*EXERCISE AIM*
Copy the lines below exactly, starting at the line that contains "USB 95: [735,135,786,171]" and stopping after the last line, and include no other lines.

RECORDS SUPPLIED: Begin

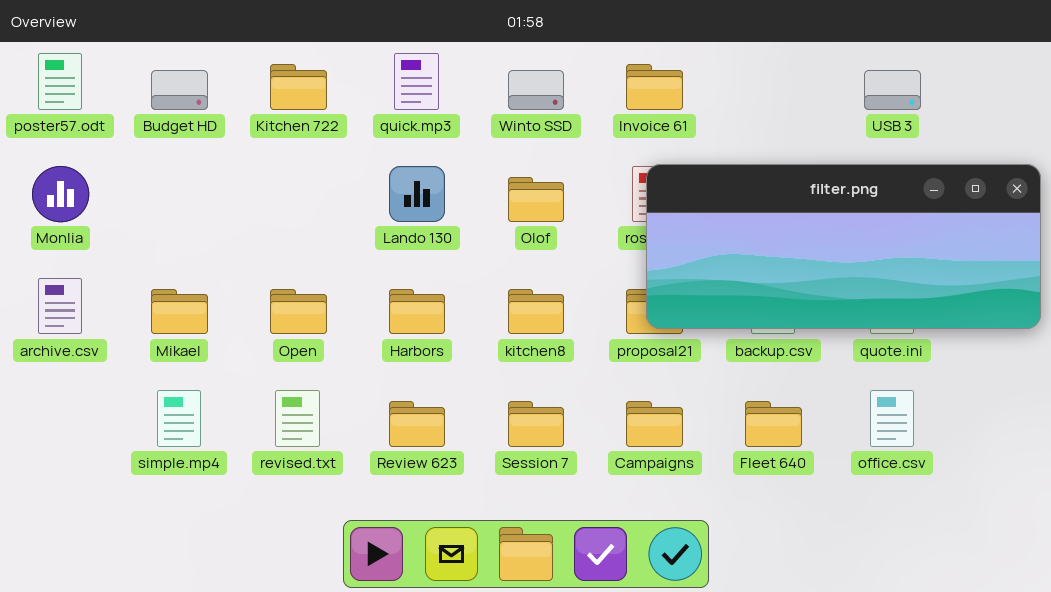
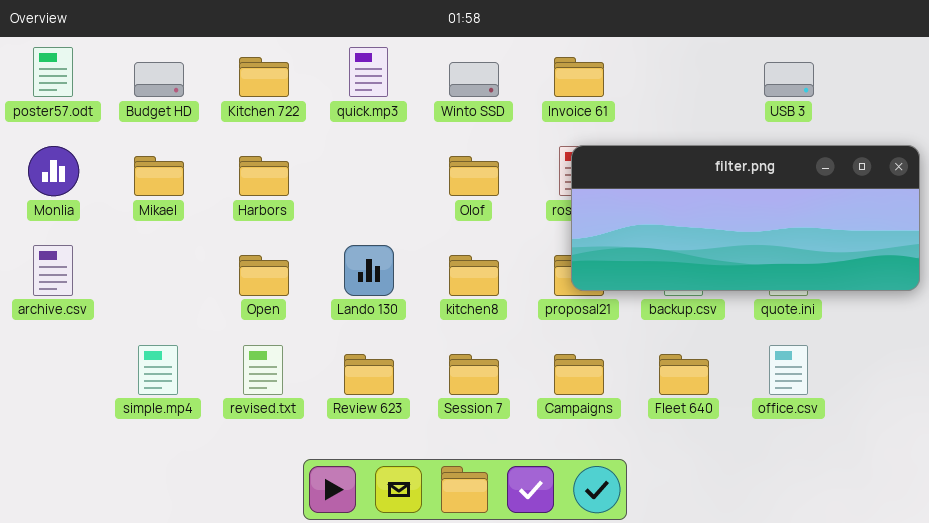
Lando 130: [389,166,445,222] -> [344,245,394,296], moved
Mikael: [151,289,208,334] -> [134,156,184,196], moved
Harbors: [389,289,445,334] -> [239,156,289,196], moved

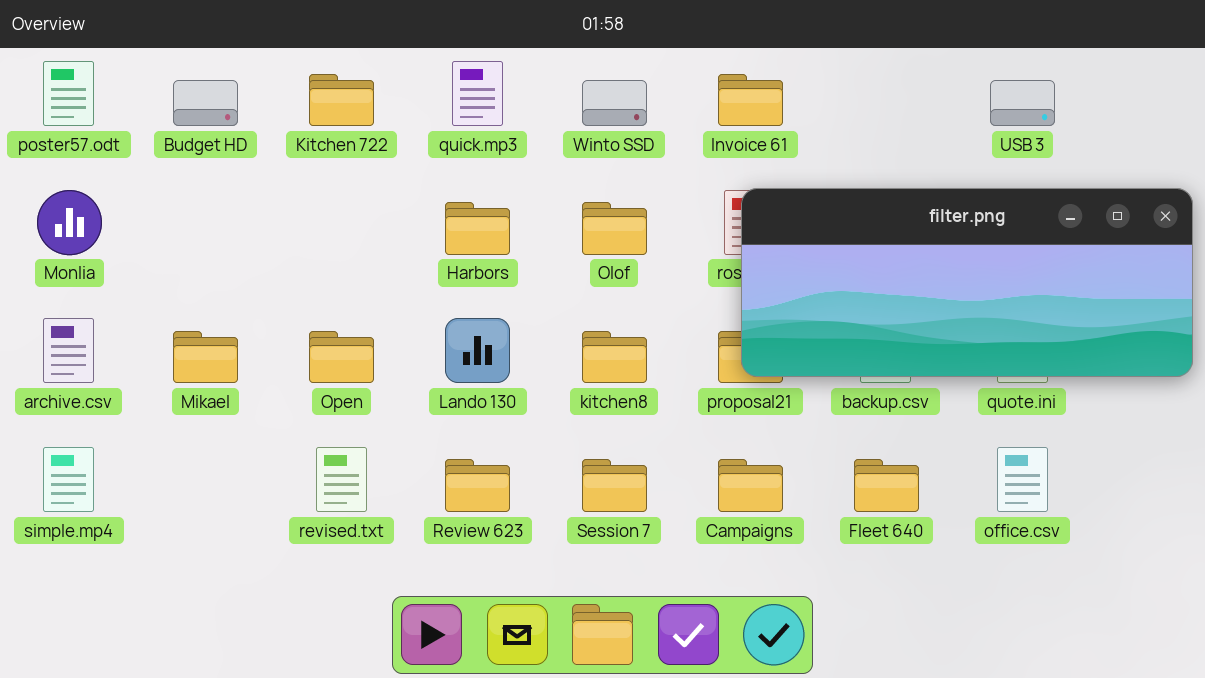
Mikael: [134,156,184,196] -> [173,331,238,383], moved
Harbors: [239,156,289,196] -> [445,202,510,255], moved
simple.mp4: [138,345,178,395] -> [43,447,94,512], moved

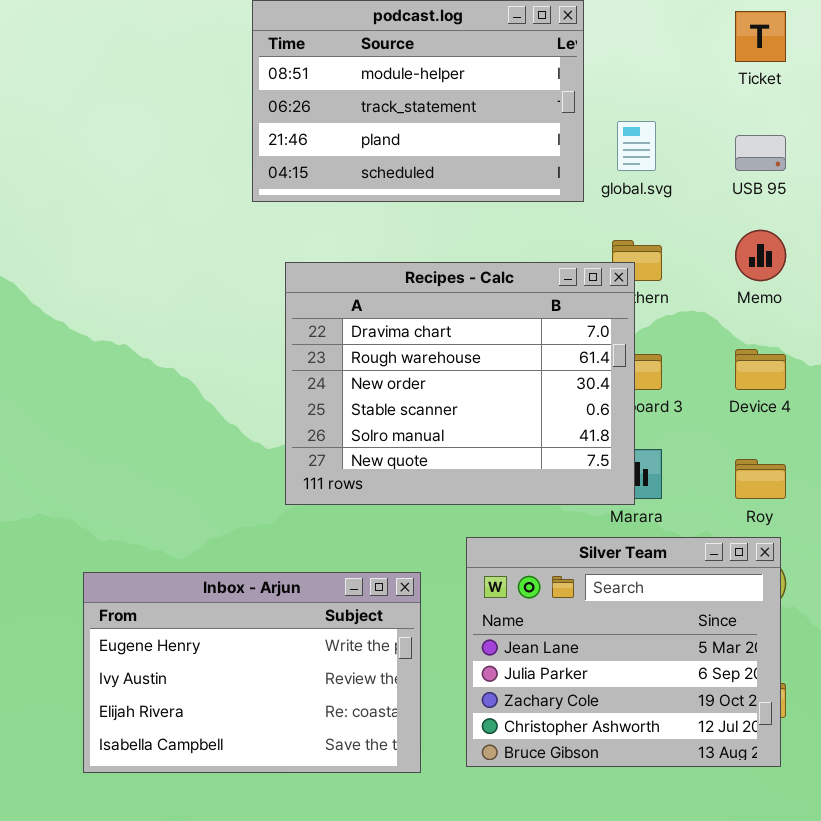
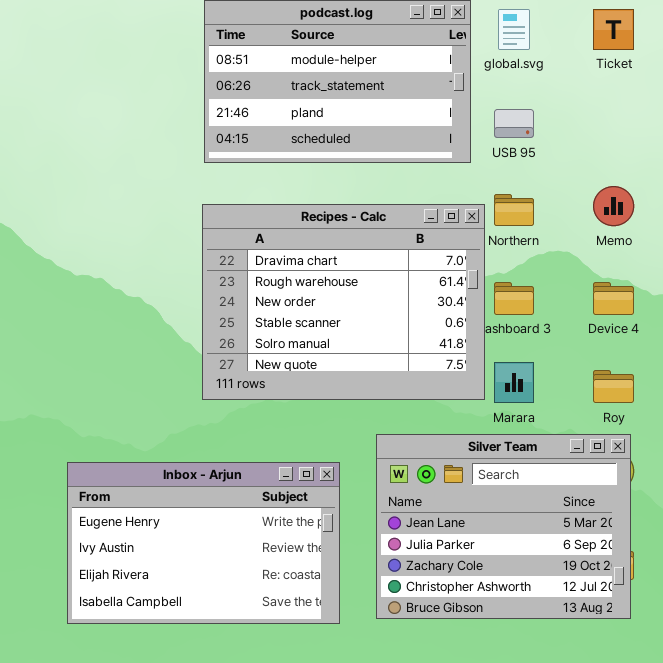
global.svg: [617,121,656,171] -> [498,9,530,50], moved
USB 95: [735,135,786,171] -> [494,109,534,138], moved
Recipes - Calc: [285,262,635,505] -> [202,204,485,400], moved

RECORDS SUPPLIED: End

*EXERCISE SOLUTION*
USB 95: [735,135,786,171] -> [494,109,534,138], moved
Recipes - Calc: [285,262,635,505] -> [202,204,485,400], moved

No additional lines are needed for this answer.